> [Requirement] Your answer should consist only of the lines from the line containing "brown banana [369,355,417,453]" through the last line below, each repeated exactly.

[Object change descriptions]
==========
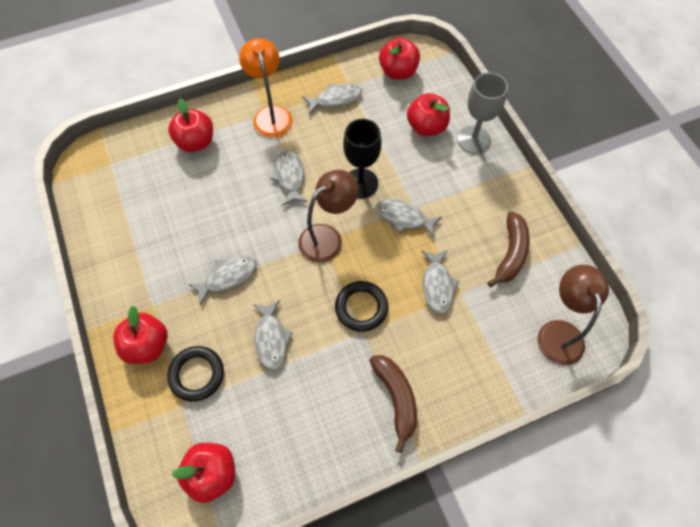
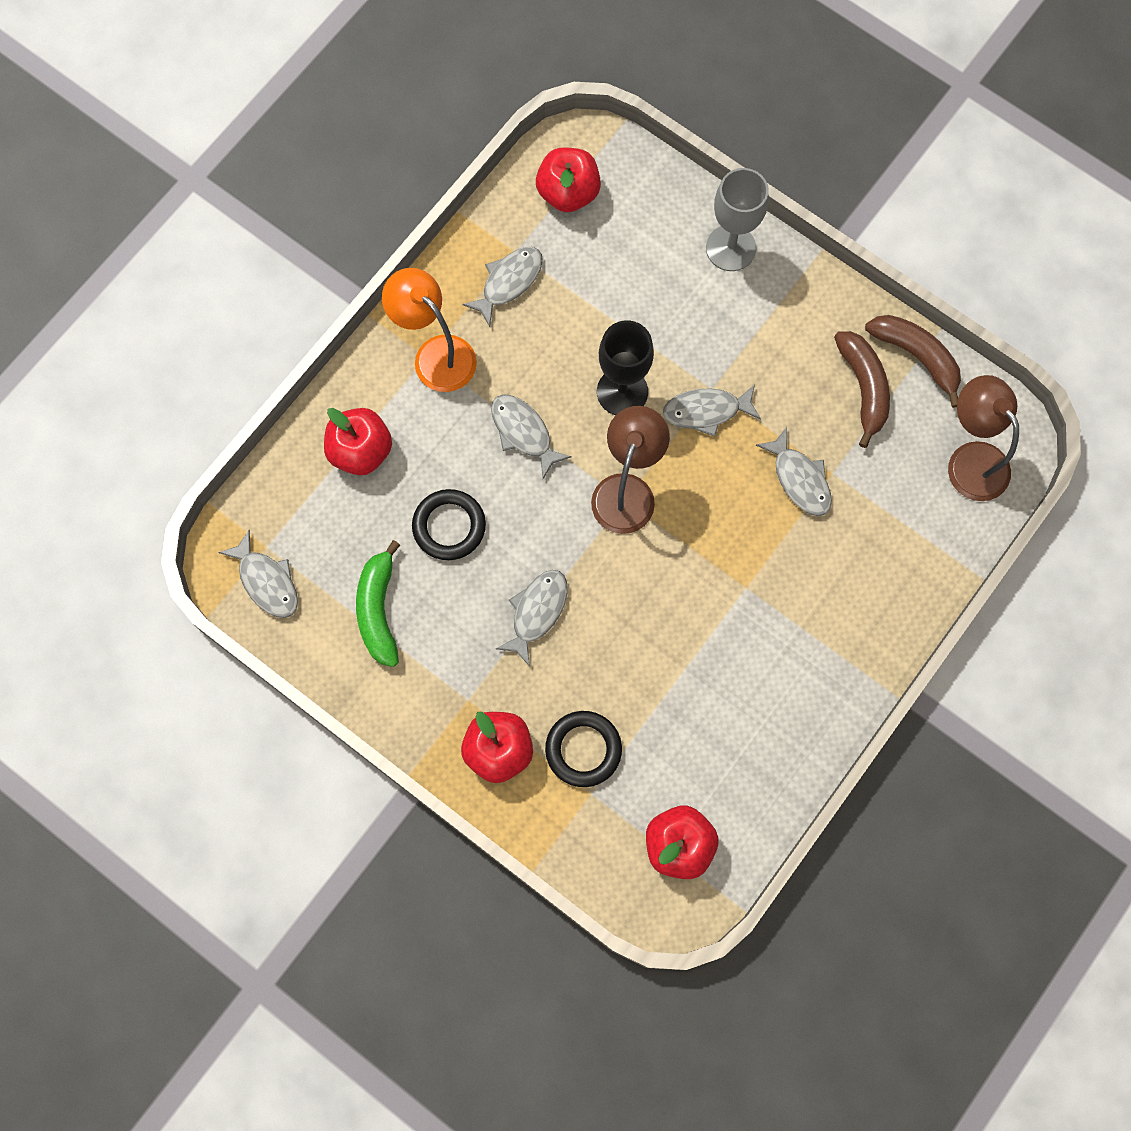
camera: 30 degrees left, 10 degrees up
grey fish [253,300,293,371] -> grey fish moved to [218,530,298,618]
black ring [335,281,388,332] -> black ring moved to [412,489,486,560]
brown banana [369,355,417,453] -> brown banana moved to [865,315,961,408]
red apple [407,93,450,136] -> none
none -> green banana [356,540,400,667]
==========
> [Finished exercise]
brown banana [369,355,417,453] -> brown banana moved to [865,315,961,408]
red apple [407,93,450,136] -> none
none -> green banana [356,540,400,667]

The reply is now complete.